■ Requirement ■
Each line of the data below goes into the copy exactly; pictures do not.

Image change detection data
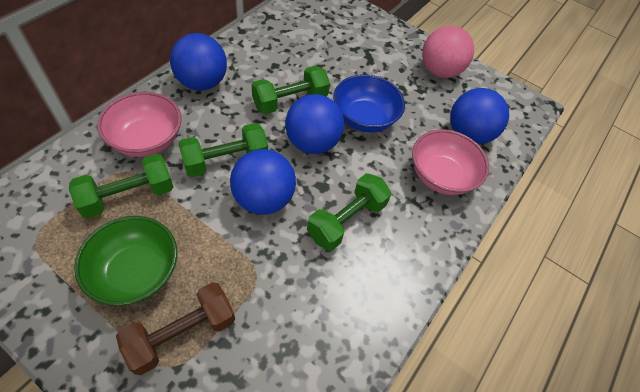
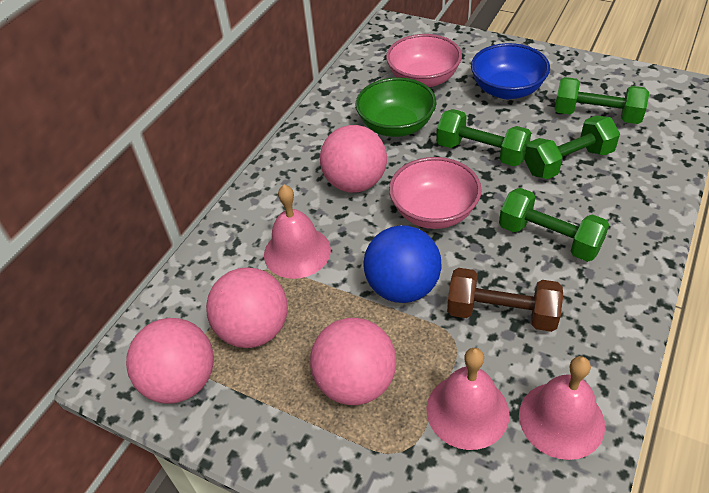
blue ball: 4 -> 1
pink ball: 1 -> 4
pink bell: 0 -> 3

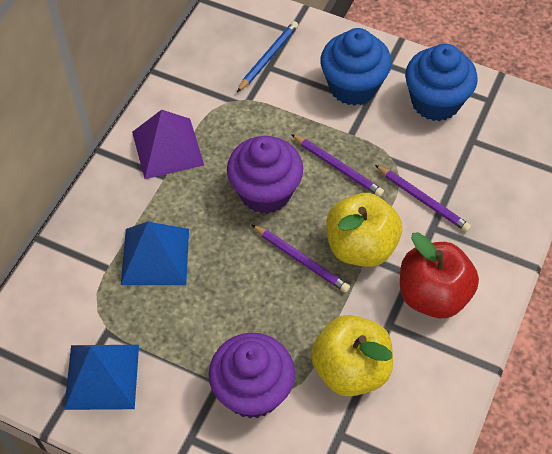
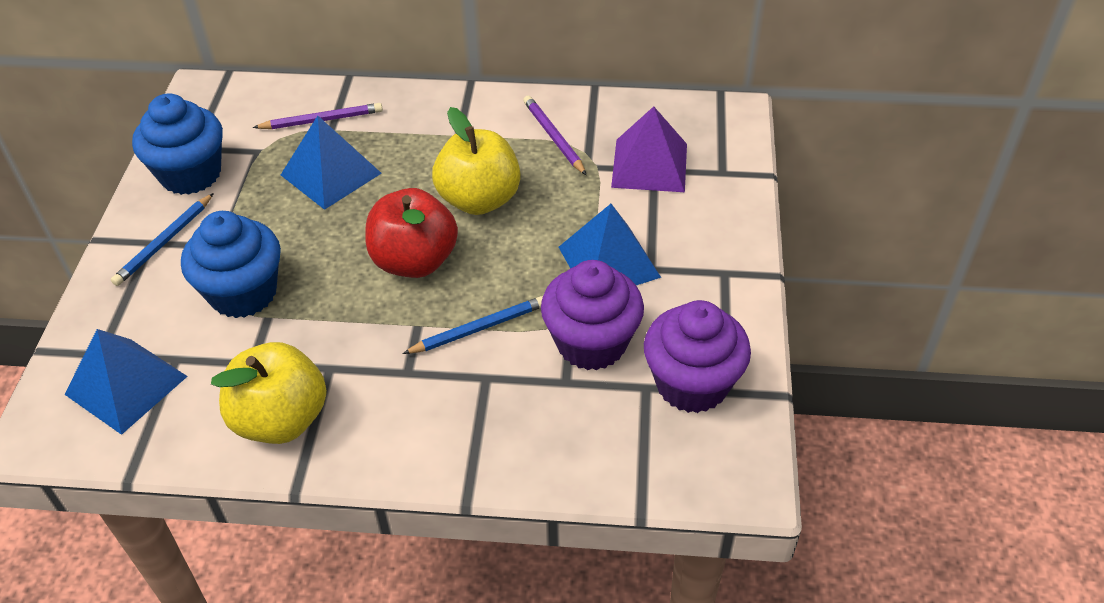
blue pencil: 1 -> 2
blue pyramid: 2 -> 3
purple pencil: 3 -> 2

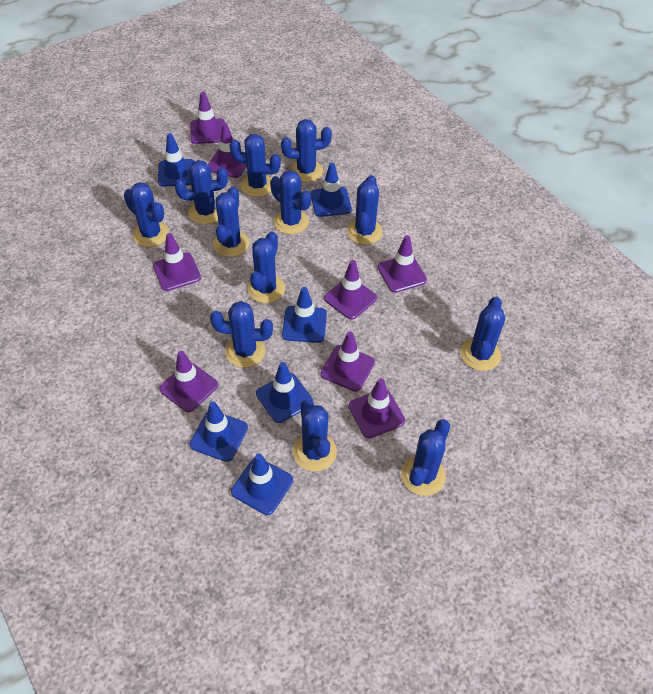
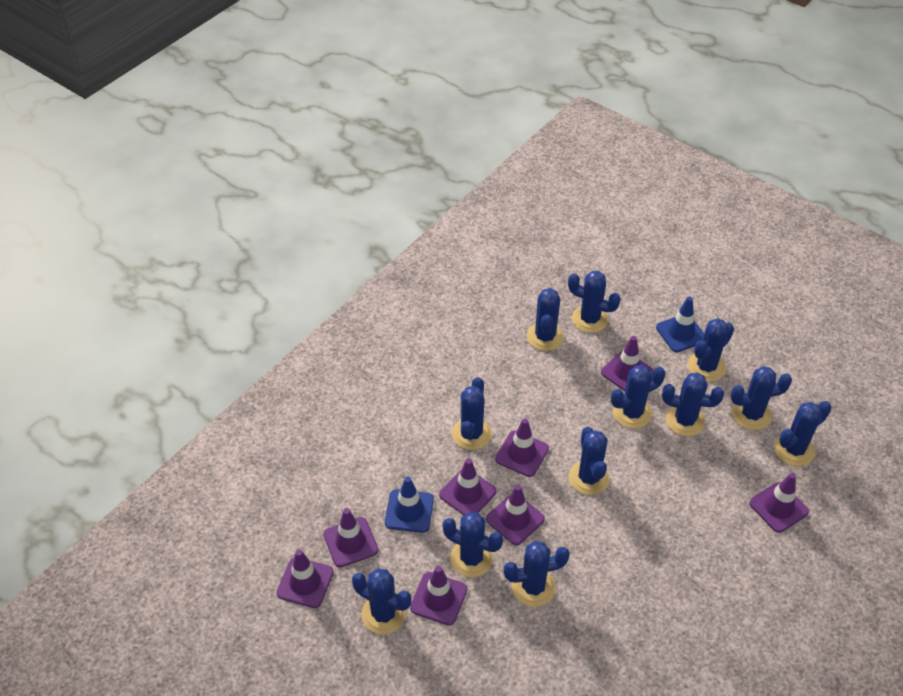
blue traffic cone: 6 -> 2

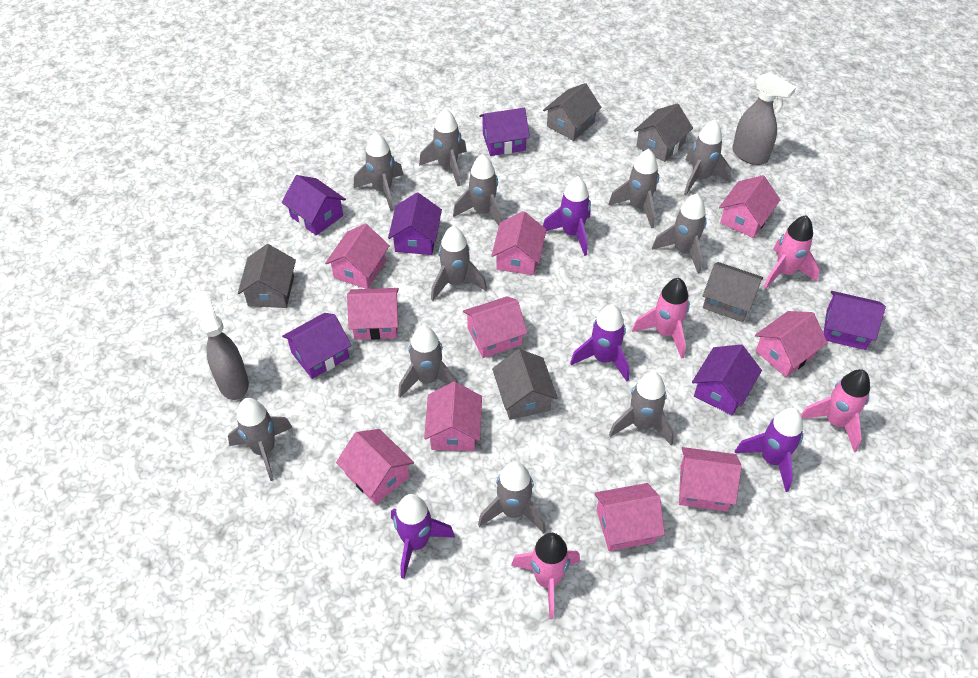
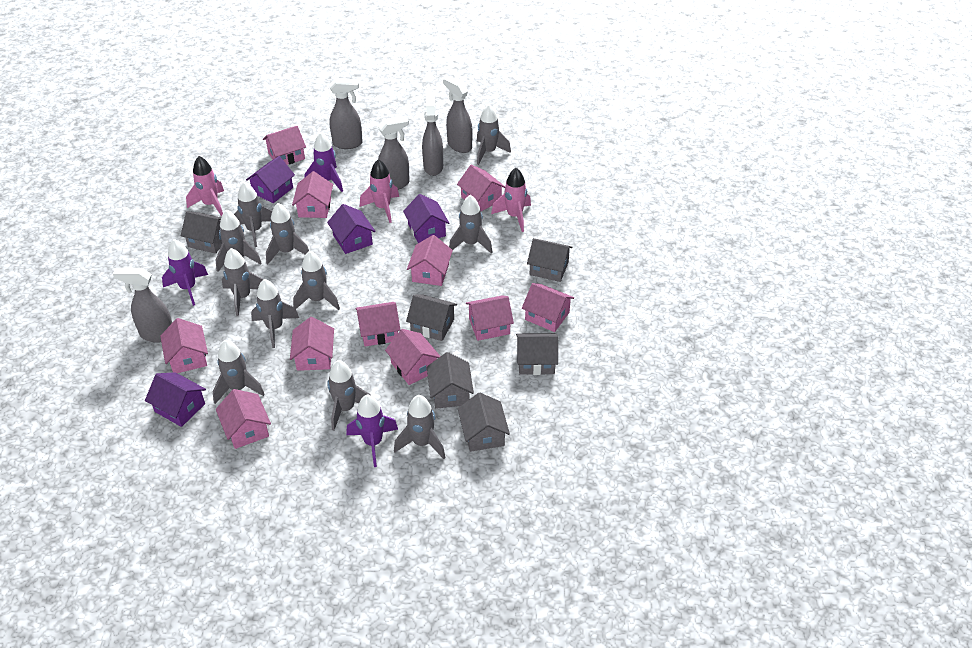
grey house: 5 -> 6
grey spray bottle: 2 -> 5
pink house: 10 -> 11
pink rocket: 4 -> 3
purple house: 6 -> 4
purple rocket: 4 -> 3

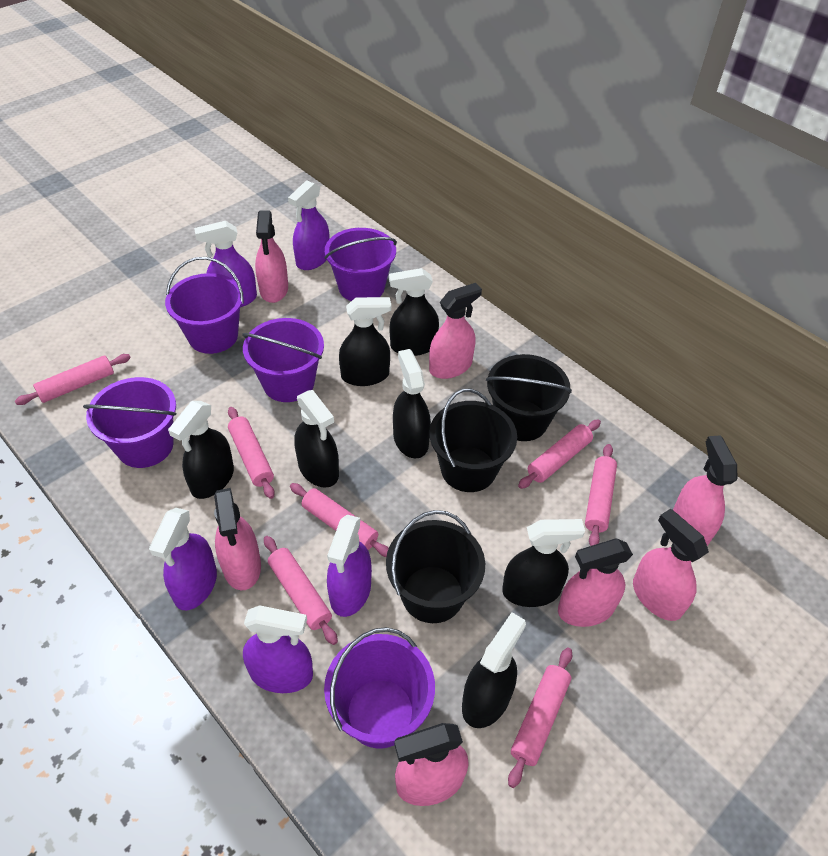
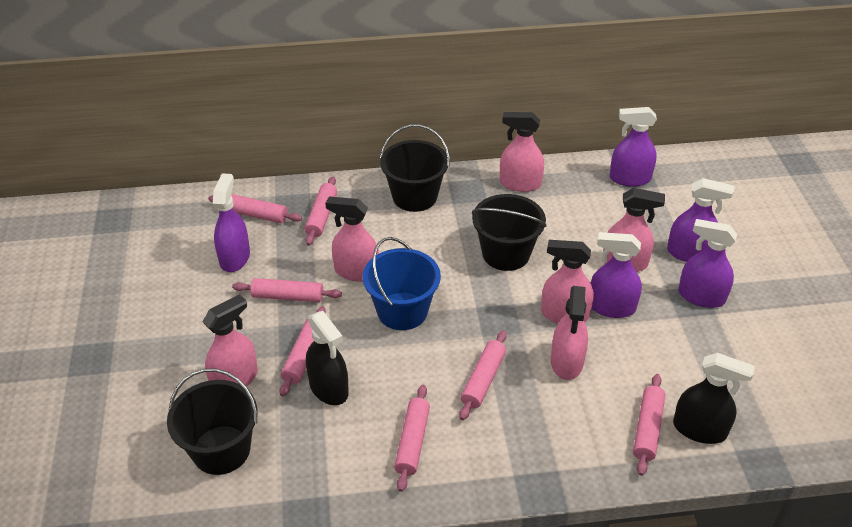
black spray bottle: 7 -> 2
blue bucket: 0 -> 1
pink spray bottle: 7 -> 6
purple bucket: 5 -> 0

■ Result ■
blue ball: 4 -> 1
pink ball: 1 -> 4
pink bell: 0 -> 3

blue pencil: 1 -> 2
blue pyramid: 2 -> 3
purple pencil: 3 -> 2

blue traffic cone: 6 -> 2

grey house: 5 -> 6
grey spray bottle: 2 -> 5
pink house: 10 -> 11
pink rocket: 4 -> 3
purple house: 6 -> 4
purple rocket: 4 -> 3

black spray bottle: 7 -> 2
blue bucket: 0 -> 1
pink spray bottle: 7 -> 6
purple bucket: 5 -> 0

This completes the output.